Data supplied
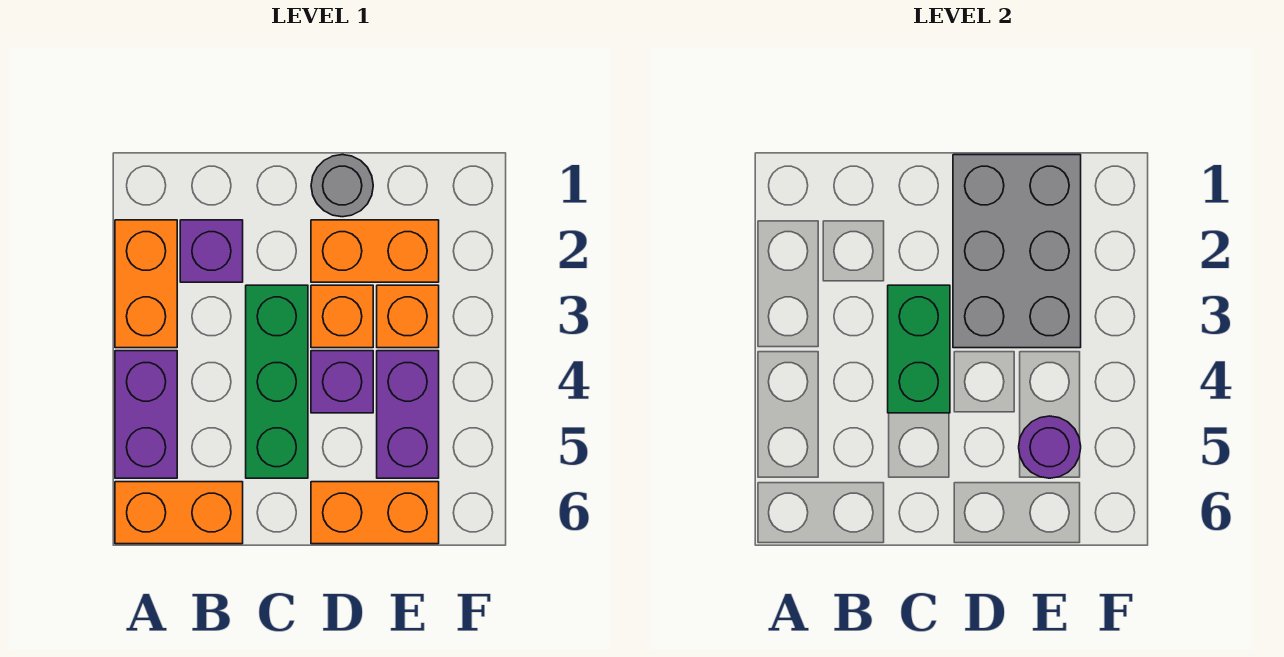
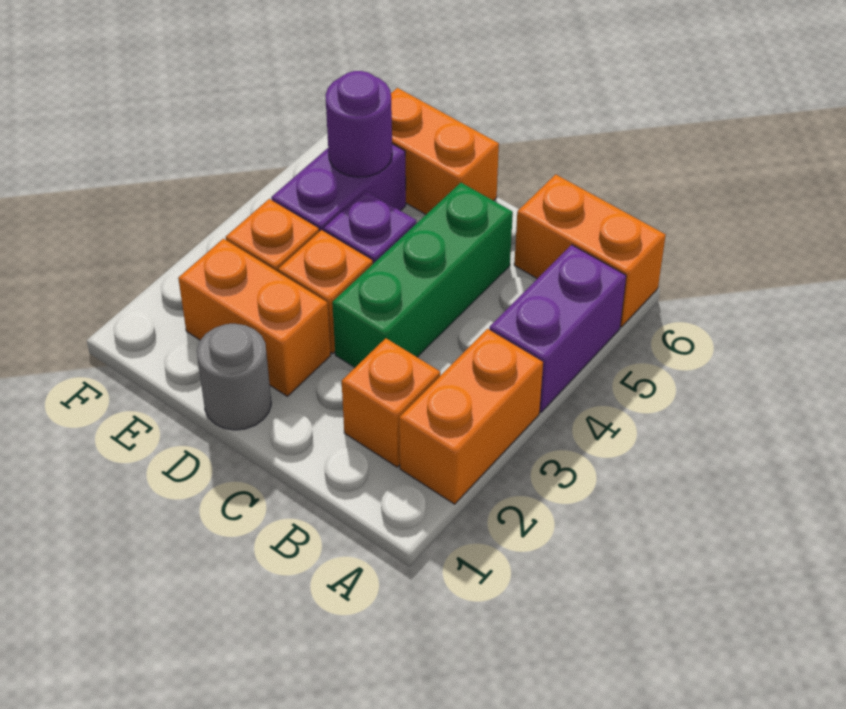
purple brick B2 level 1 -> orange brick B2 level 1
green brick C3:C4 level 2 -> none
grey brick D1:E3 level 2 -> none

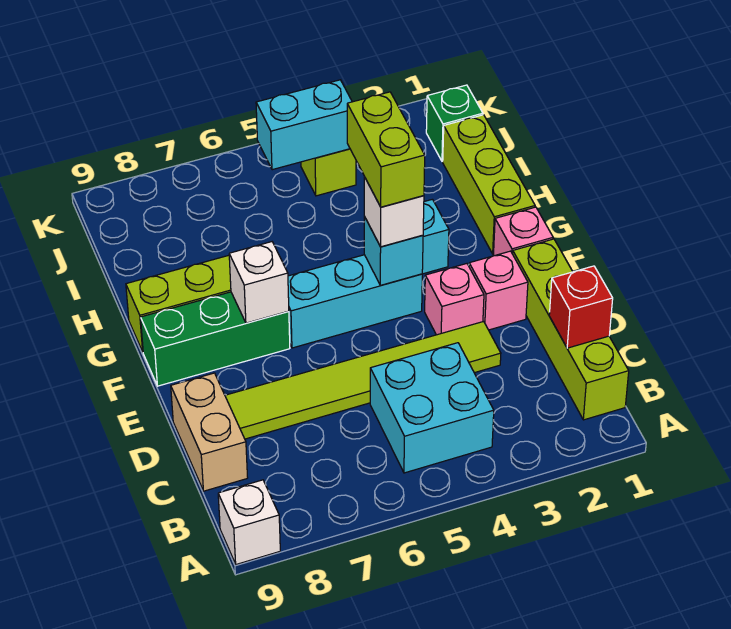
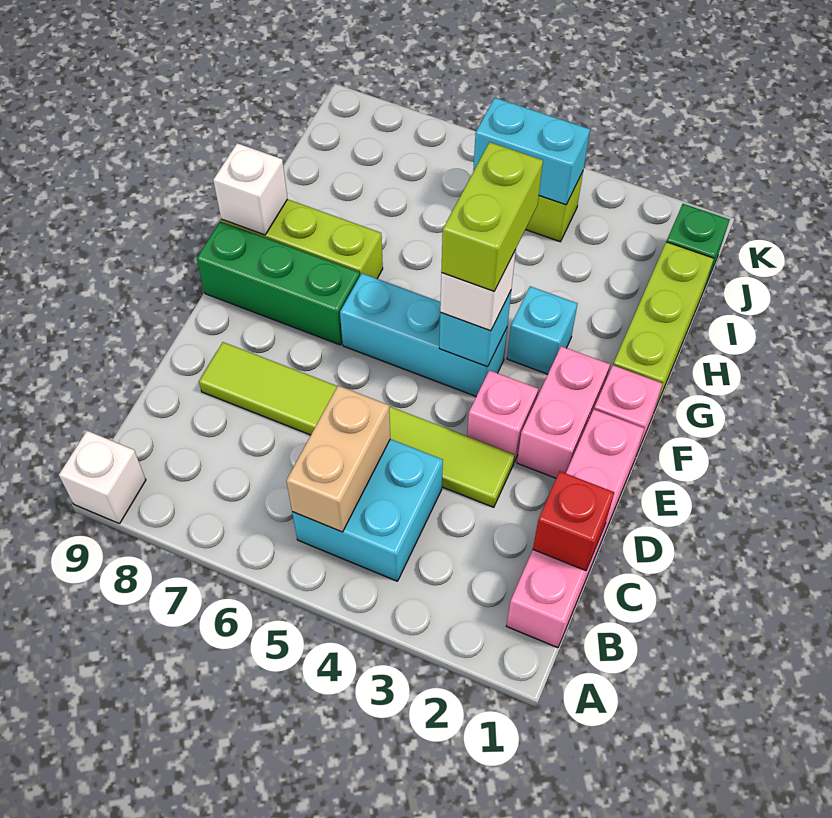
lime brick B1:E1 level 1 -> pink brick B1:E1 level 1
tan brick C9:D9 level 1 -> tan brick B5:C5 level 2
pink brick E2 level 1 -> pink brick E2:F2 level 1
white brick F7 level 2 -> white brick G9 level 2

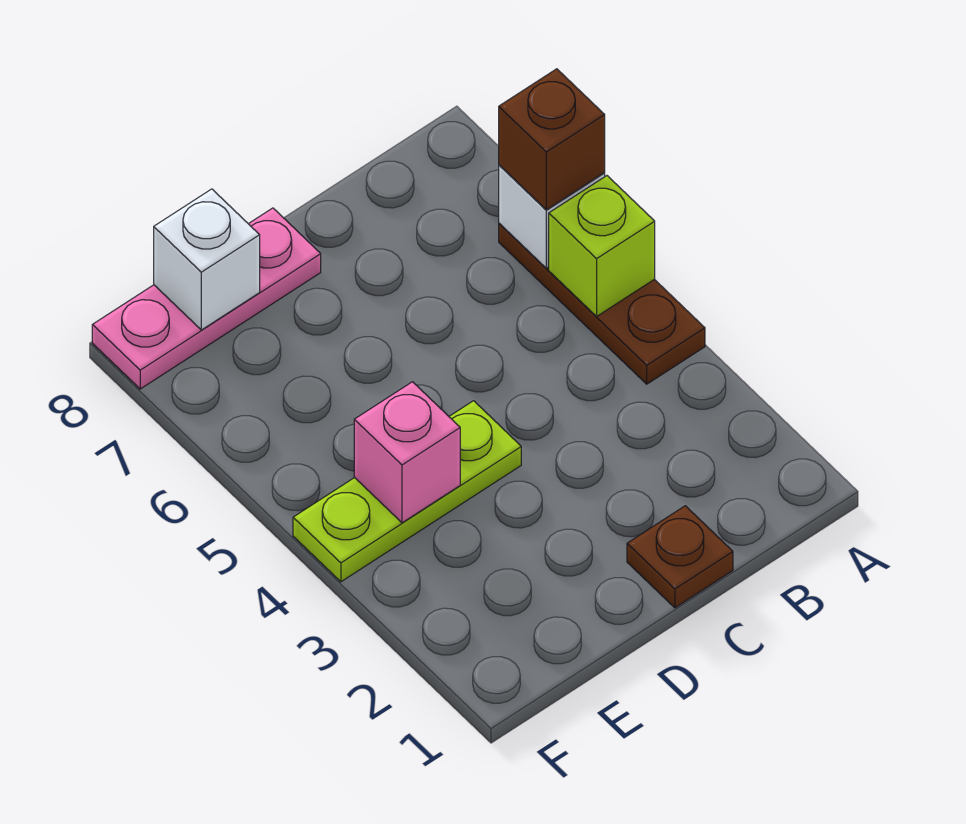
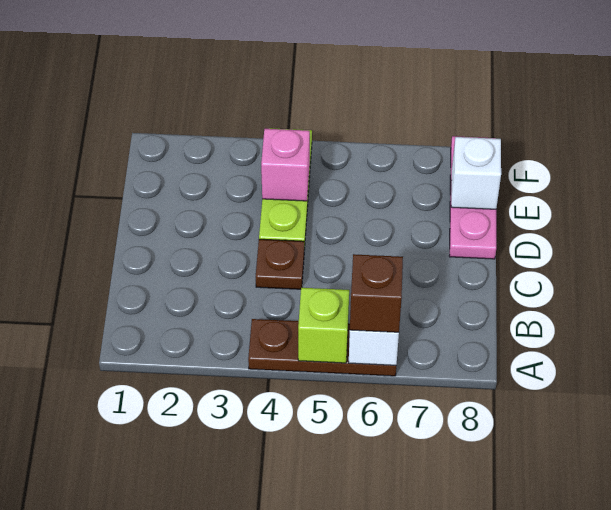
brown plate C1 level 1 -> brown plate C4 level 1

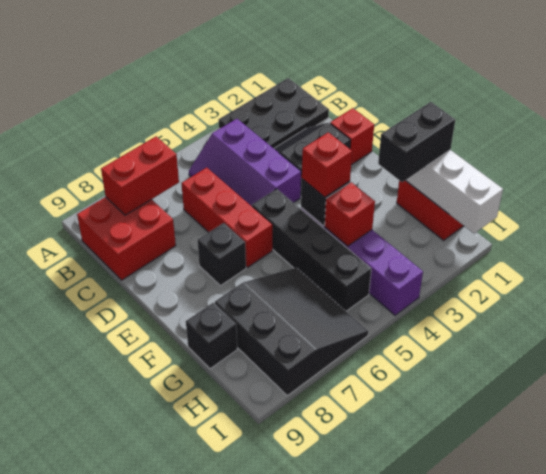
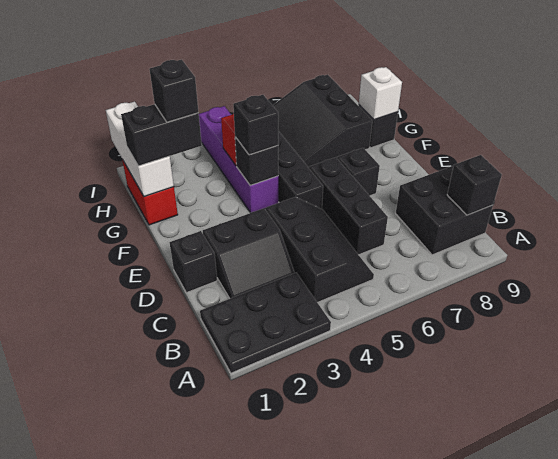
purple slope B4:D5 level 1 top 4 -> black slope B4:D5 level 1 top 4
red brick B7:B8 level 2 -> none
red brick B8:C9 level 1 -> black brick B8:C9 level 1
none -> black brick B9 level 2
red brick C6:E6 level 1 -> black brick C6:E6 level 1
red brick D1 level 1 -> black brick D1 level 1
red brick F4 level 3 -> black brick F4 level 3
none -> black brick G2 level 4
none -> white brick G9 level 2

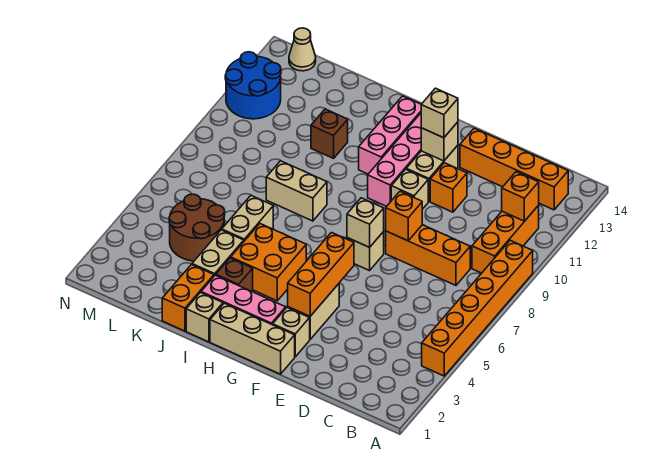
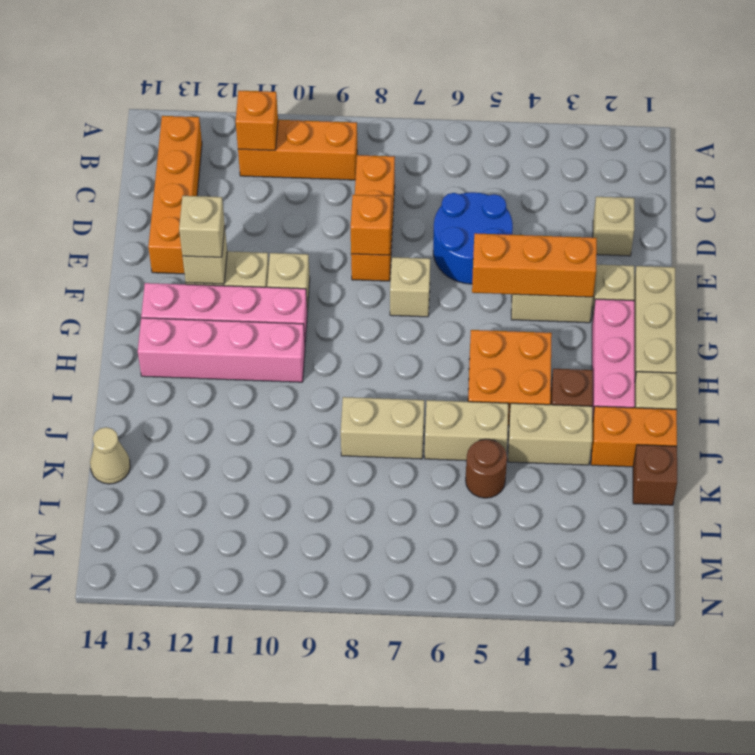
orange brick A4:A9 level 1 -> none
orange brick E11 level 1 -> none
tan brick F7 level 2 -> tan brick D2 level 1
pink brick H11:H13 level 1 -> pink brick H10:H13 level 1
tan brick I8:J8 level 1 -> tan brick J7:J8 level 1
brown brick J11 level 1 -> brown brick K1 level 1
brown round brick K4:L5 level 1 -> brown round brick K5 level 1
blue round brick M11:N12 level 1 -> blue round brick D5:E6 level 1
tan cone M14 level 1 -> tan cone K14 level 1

Exercise details
A word-for-word reproduction is needed of the lines above from the line containing "white brick F7" through the line containing "blue round brick M11:N12", with both ends kept and no pictures.

Result of this task
white brick F7 level 2 -> white brick G9 level 2

brown plate C1 level 1 -> brown plate C4 level 1

purple slope B4:D5 level 1 top 4 -> black slope B4:D5 level 1 top 4
red brick B7:B8 level 2 -> none
red brick B8:C9 level 1 -> black brick B8:C9 level 1
none -> black brick B9 level 2
red brick C6:E6 level 1 -> black brick C6:E6 level 1
red brick D1 level 1 -> black brick D1 level 1
red brick F4 level 3 -> black brick F4 level 3
none -> black brick G2 level 4
none -> white brick G9 level 2

orange brick A4:A9 level 1 -> none
orange brick E11 level 1 -> none
tan brick F7 level 2 -> tan brick D2 level 1
pink brick H11:H13 level 1 -> pink brick H10:H13 level 1
tan brick I8:J8 level 1 -> tan brick J7:J8 level 1
brown brick J11 level 1 -> brown brick K1 level 1
brown round brick K4:L5 level 1 -> brown round brick K5 level 1
blue round brick M11:N12 level 1 -> blue round brick D5:E6 level 1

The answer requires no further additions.